Assignment:
Each line of the records needs to be written out exactly, with any image left out.

Data for this task Block Start

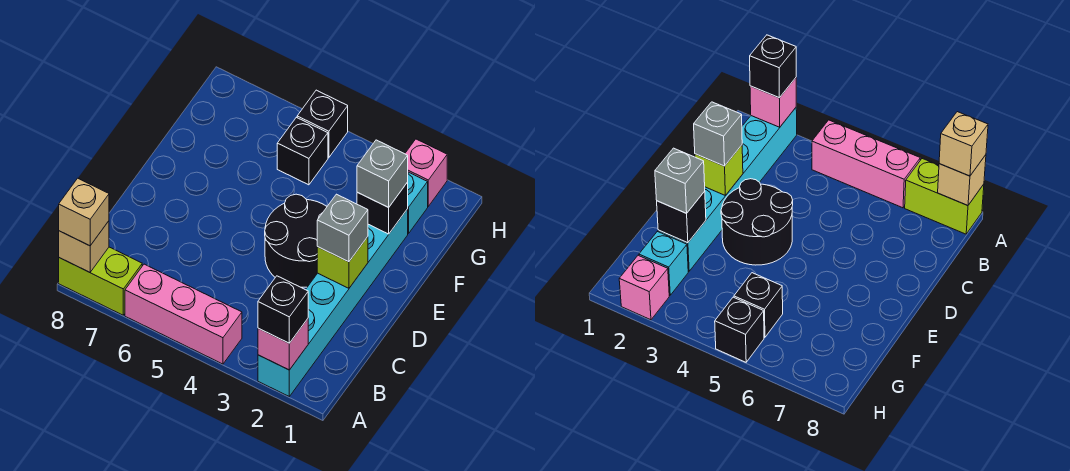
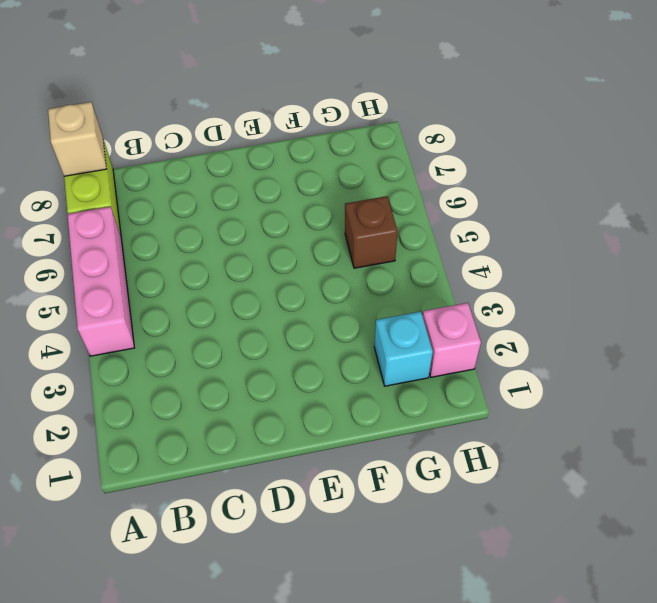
brown brick G5 level 1 -> black brick G5 level 1
none -> cyan brick A2:F2 level 1
none -> black round brick D3:E4 level 1
none -> black brick H5 level 1

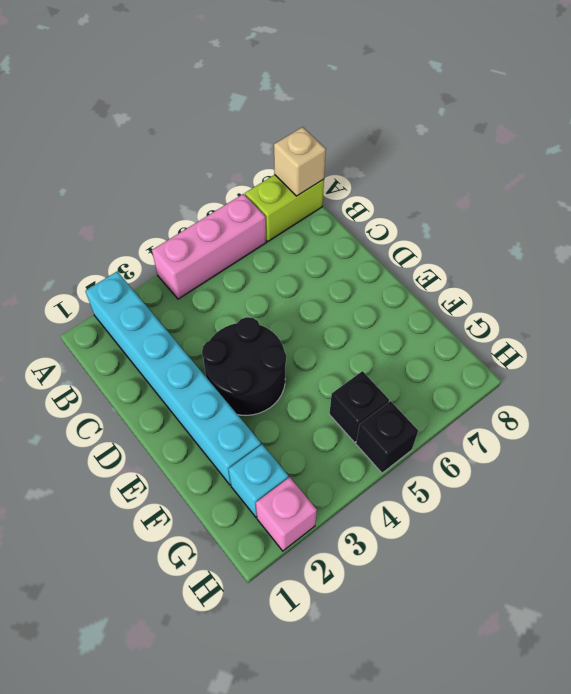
none -> pink brick A2 level 2
none -> lime brick D2 level 2
none -> black brick F2 level 2

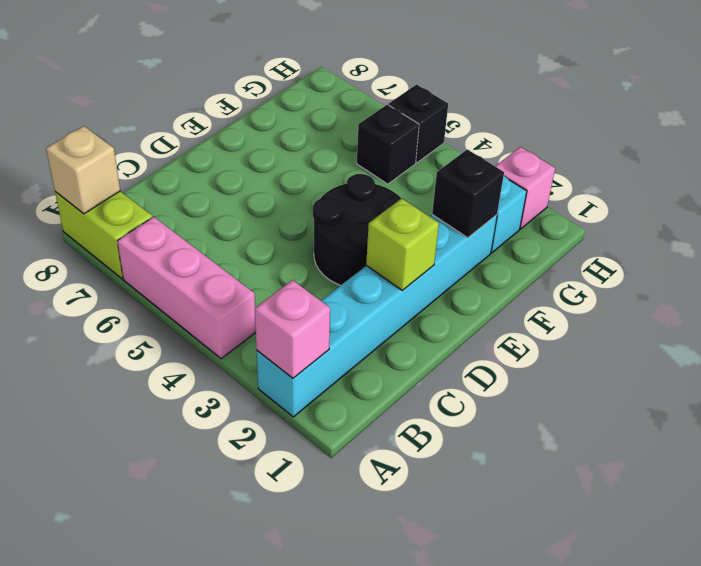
none -> black brick A2 level 3
none -> tan brick A8 level 3
none -> grey brick D2 level 3

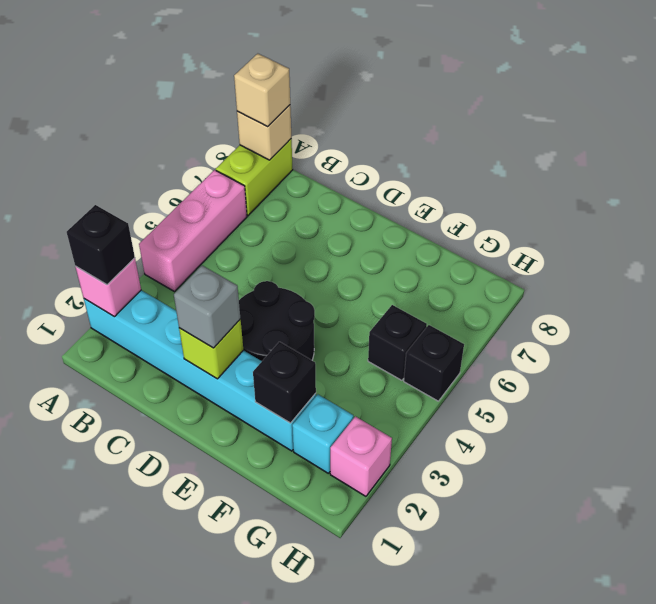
none -> grey brick F2 level 3

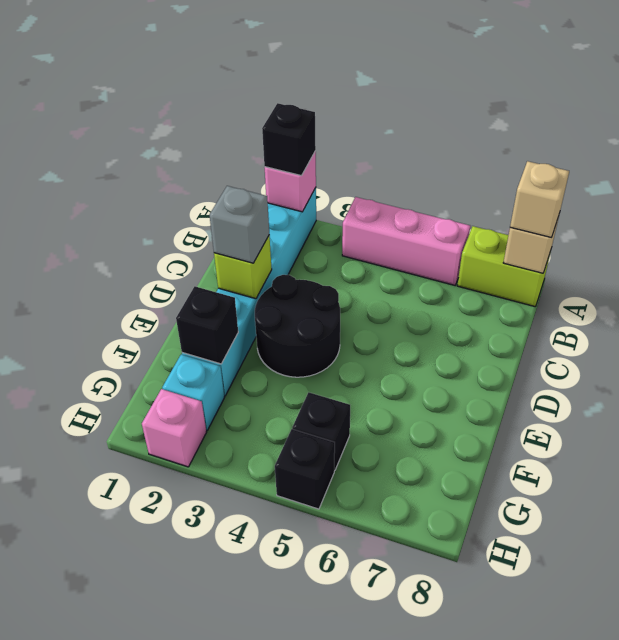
none -> grey brick F2 level 3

Data for this task Block End

Reply to the task:
brown brick G5 level 1 -> black brick G5 level 1
none -> cyan brick A2:F2 level 1
none -> black round brick D3:E4 level 1
none -> black brick H5 level 1

none -> pink brick A2 level 2
none -> lime brick D2 level 2
none -> black brick F2 level 2

none -> black brick A2 level 3
none -> tan brick A8 level 3
none -> grey brick D2 level 3

none -> grey brick F2 level 3

none -> grey brick F2 level 3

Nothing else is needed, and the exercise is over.